## Task to complete
Your task is to copy each line of the material that holds the word "relocated".

** Opening Data extract block **

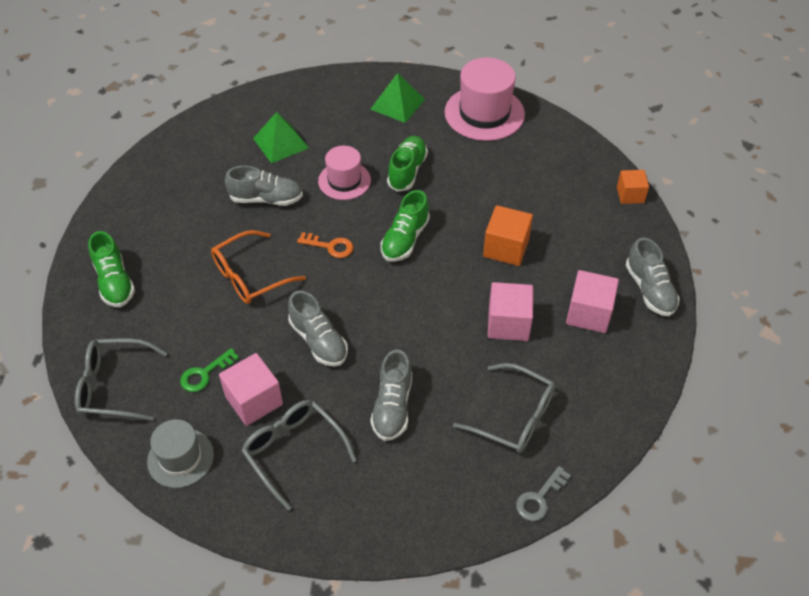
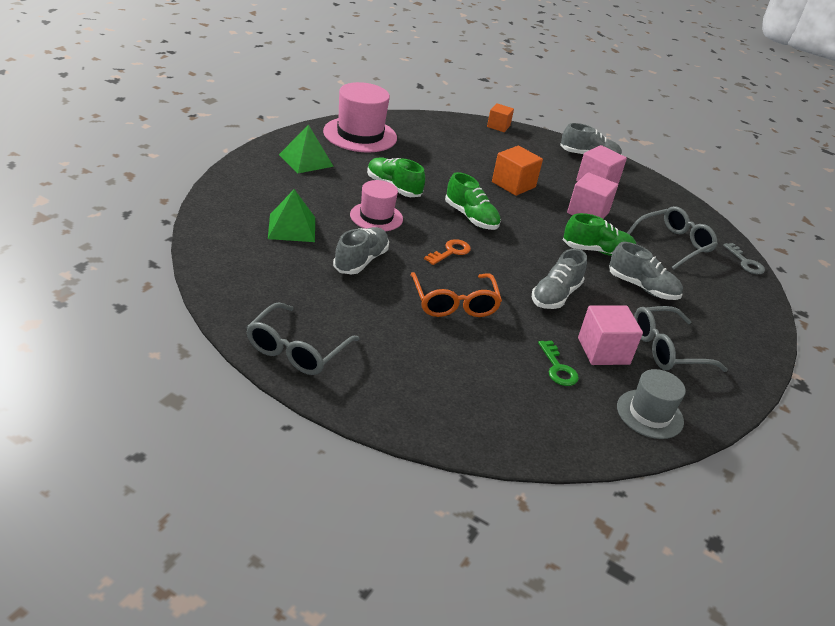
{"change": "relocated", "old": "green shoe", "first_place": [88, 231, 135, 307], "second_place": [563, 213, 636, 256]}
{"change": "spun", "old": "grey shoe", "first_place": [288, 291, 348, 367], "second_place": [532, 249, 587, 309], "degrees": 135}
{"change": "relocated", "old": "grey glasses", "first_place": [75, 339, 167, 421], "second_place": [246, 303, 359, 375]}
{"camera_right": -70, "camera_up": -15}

** Closing Data extract block **

## The completed task
{"change": "relocated", "old": "green shoe", "first_place": [88, 231, 135, 307], "second_place": [563, 213, 636, 256]}
{"change": "relocated", "old": "grey glasses", "first_place": [75, 339, 167, 421], "second_place": [246, 303, 359, 375]}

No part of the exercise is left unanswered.